-- Problem to solve --
Each line of the listing that contains "cone" should be found and copied.

-- Task material --

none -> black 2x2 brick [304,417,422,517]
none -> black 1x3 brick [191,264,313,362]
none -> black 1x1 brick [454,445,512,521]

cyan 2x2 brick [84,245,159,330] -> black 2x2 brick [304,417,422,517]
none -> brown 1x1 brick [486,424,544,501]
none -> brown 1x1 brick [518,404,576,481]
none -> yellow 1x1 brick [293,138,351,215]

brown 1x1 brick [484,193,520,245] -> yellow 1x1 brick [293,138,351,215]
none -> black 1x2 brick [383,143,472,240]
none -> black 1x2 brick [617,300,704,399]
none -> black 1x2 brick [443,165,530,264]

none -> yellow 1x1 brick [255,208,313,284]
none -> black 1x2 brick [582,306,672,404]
---
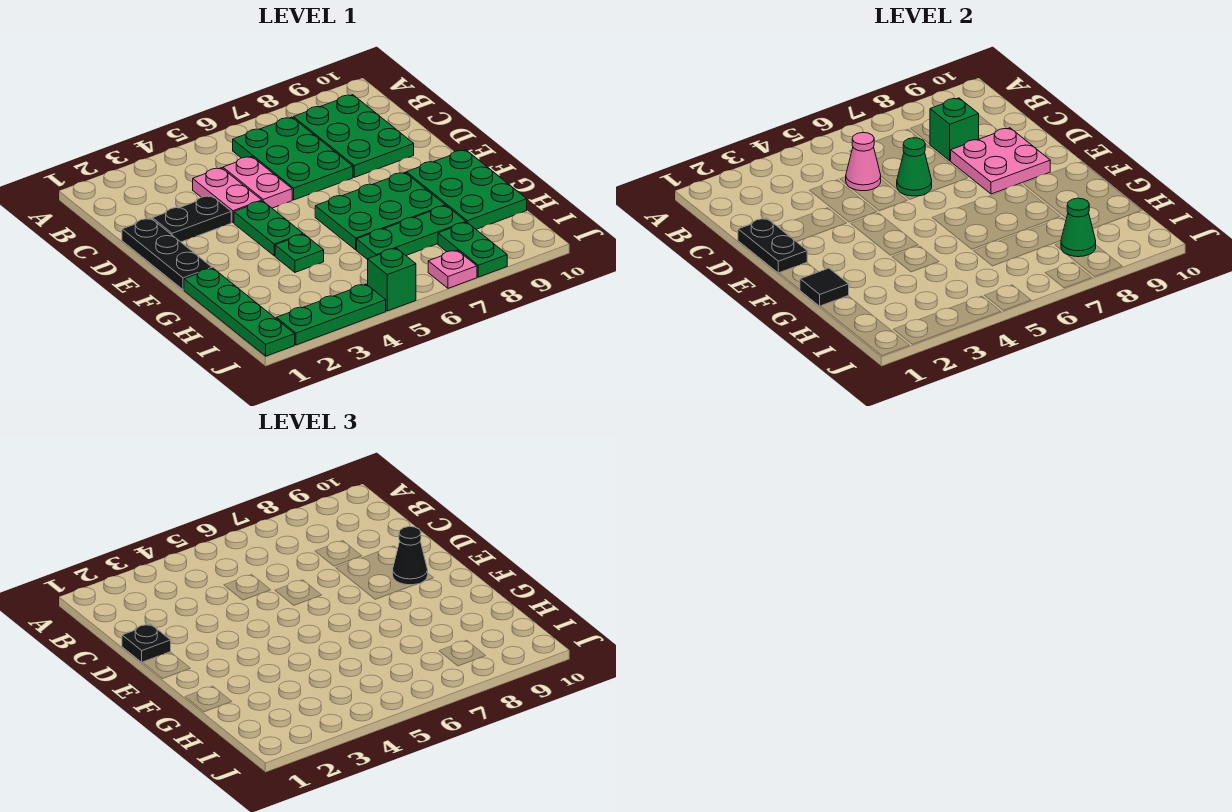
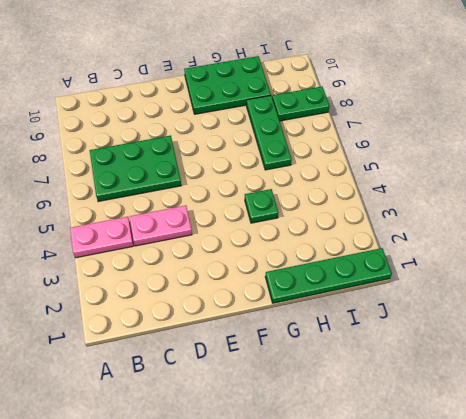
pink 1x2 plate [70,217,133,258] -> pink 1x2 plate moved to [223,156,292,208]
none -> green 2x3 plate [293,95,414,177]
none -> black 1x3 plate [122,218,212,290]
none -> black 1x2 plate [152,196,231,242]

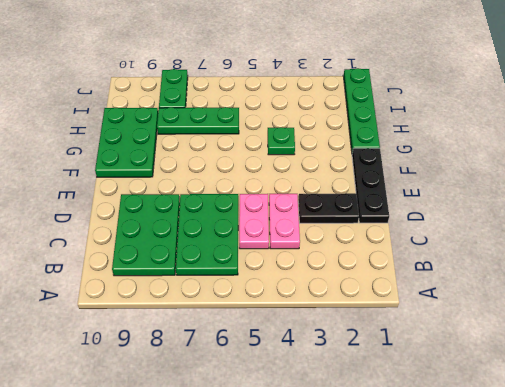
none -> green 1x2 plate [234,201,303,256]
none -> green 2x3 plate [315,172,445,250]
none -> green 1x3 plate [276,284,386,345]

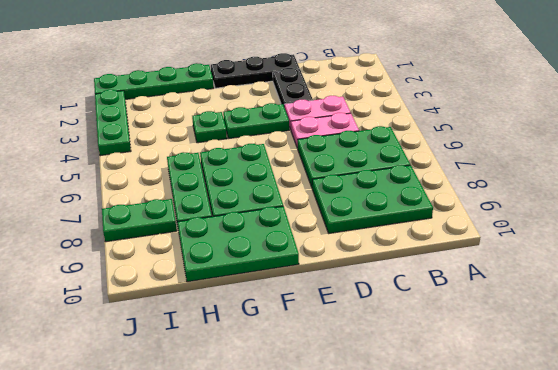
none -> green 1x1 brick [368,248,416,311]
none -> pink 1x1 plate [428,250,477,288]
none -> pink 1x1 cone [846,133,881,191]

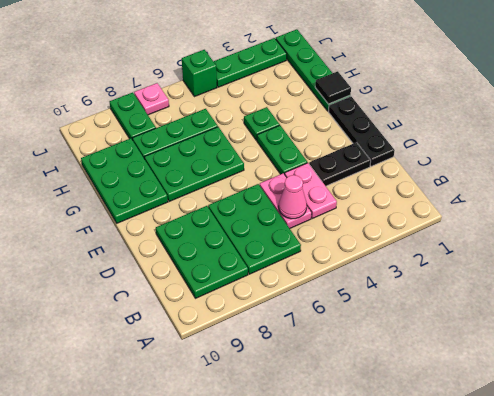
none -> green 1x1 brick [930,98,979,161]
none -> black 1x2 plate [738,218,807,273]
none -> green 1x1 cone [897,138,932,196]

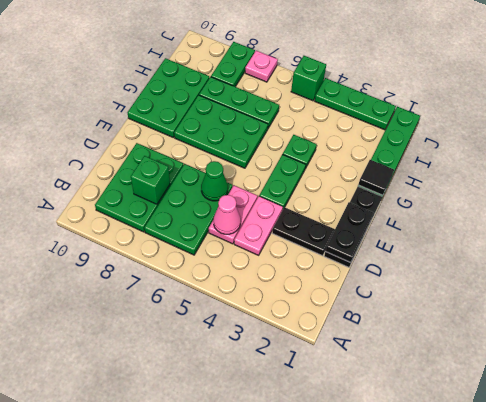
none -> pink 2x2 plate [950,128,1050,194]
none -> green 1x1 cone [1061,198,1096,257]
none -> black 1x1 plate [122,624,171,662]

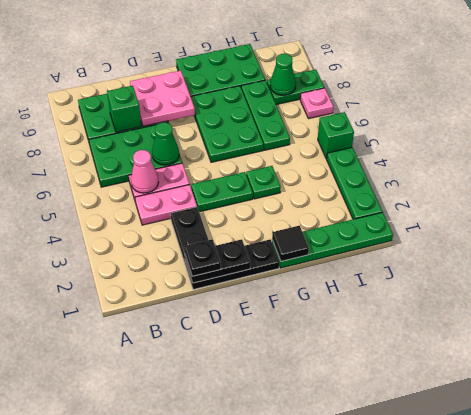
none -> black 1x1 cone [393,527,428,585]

-- Result of the task --
none -> pink 1x1 cone [846,133,881,191]
none -> green 1x1 cone [897,138,932,196]
none -> green 1x1 cone [1061,198,1096,257]
none -> black 1x1 cone [393,527,428,585]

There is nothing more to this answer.